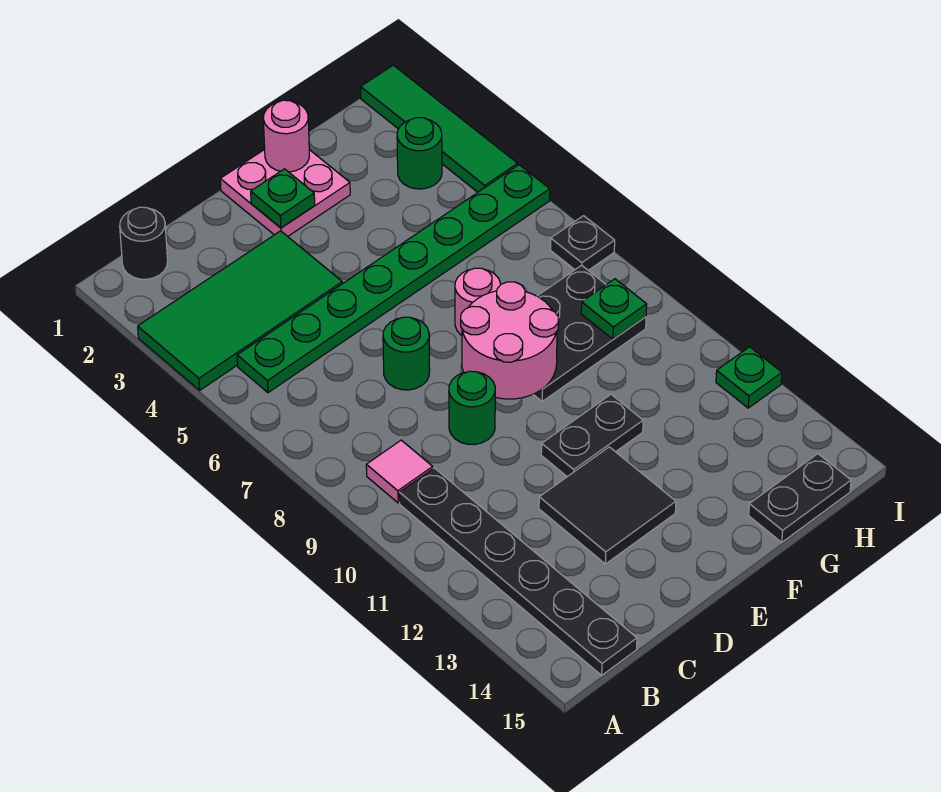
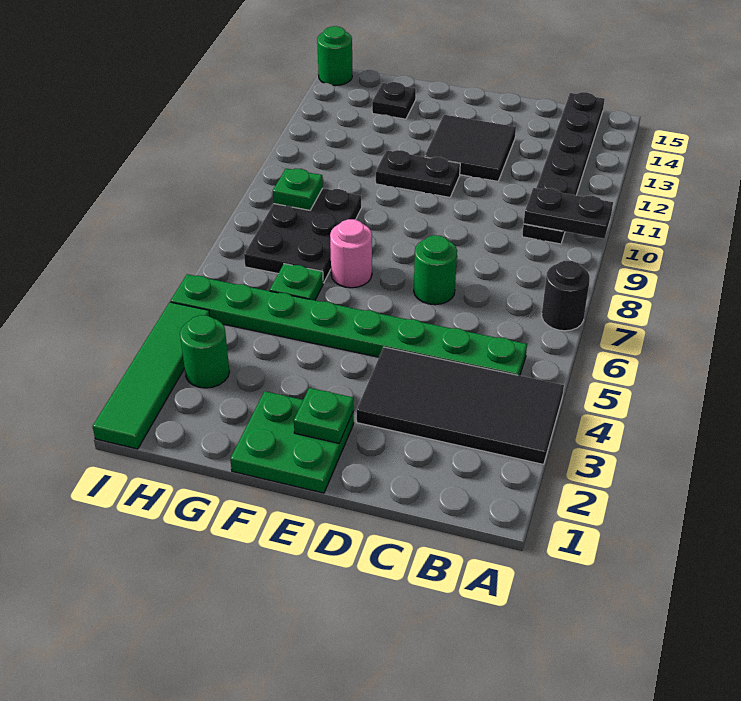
green tile A3:D4 level 1 -> black tile A3:D4 level 1
black round brick B1 level 1 -> black round brick A7 level 1
pink tile B9 level 1 -> none
green round brick D9 level 1 -> green round brick I15 level 1
pink plate E1:F2 level 1 -> green plate E1:F2 level 1
pink round brick E8:F9 level 2 -> none
pink round brick F1 level 2 -> none
black plate F8:H9 level 1 -> black plate G7:H9 level 1
black plate G15:H15 level 1 -> black plate A10:B10 level 2
black plate I7 level 1 -> black plate G14 level 1
green plate I12 level 1 -> green plate G6 level 1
•••
Go through the entries above and print each one exactly, minus the pictures.

green tile A3:D4 level 1 -> black tile A3:D4 level 1
black round brick B1 level 1 -> black round brick A7 level 1
pink tile B9 level 1 -> none
green round brick D9 level 1 -> green round brick I15 level 1
pink plate E1:F2 level 1 -> green plate E1:F2 level 1
pink round brick E8:F9 level 2 -> none
pink round brick F1 level 2 -> none
black plate F8:H9 level 1 -> black plate G7:H9 level 1
black plate G15:H15 level 1 -> black plate A10:B10 level 2
black plate I7 level 1 -> black plate G14 level 1
green plate I12 level 1 -> green plate G6 level 1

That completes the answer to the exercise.